Task objective
Across the listing, count the lines that include the string "moved". Give nothing besides the number.

Provided data
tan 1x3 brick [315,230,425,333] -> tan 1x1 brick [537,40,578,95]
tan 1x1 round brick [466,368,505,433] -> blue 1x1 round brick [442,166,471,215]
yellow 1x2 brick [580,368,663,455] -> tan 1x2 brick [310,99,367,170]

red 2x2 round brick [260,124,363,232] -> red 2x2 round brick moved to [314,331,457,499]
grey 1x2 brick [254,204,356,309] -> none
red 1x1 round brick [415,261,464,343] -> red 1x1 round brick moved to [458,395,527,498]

Your response
2